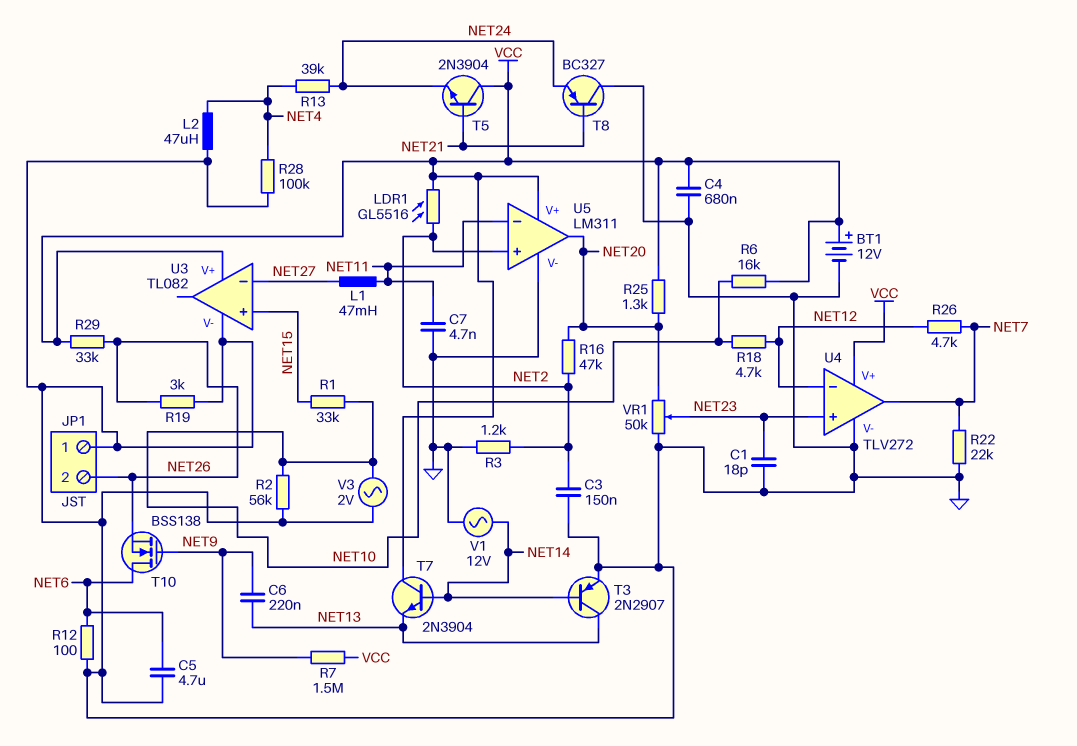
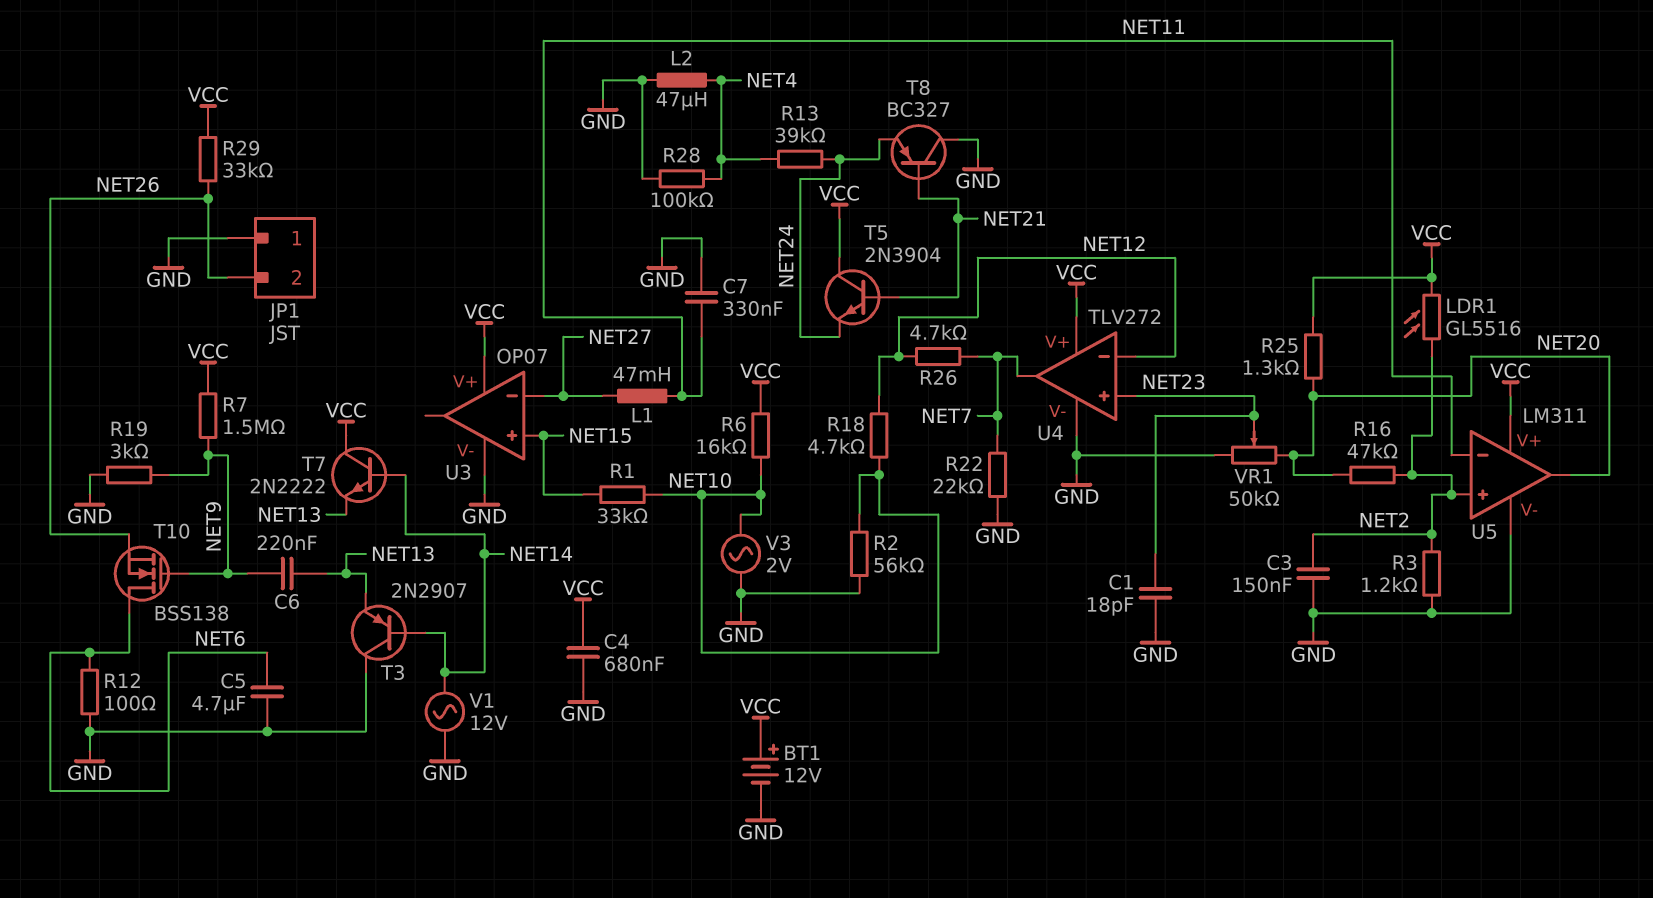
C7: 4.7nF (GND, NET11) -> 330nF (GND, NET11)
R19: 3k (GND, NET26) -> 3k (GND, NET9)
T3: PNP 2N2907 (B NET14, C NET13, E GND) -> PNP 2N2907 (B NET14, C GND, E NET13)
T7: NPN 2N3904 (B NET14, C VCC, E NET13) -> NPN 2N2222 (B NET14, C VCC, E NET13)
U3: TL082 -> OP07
---
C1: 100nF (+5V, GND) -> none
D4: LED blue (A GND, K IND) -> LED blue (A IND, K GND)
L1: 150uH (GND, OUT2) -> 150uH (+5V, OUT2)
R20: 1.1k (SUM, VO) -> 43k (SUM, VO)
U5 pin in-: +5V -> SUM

→ **WHAT TO DO**
Your task for the entries above: copy exactly the span starting with the line with "R19: 3k (GND, NET26) -> 3k (GND, NET9)" and going on through the line with "U3: TL082 -> OP07", both lines included, and nothing else.

→ **EXPECTED ANSWER**
R19: 3k (GND, NET26) -> 3k (GND, NET9)
T3: PNP 2N2907 (B NET14, C NET13, E GND) -> PNP 2N2907 (B NET14, C GND, E NET13)
T7: NPN 2N3904 (B NET14, C VCC, E NET13) -> NPN 2N2222 (B NET14, C VCC, E NET13)
U3: TL082 -> OP07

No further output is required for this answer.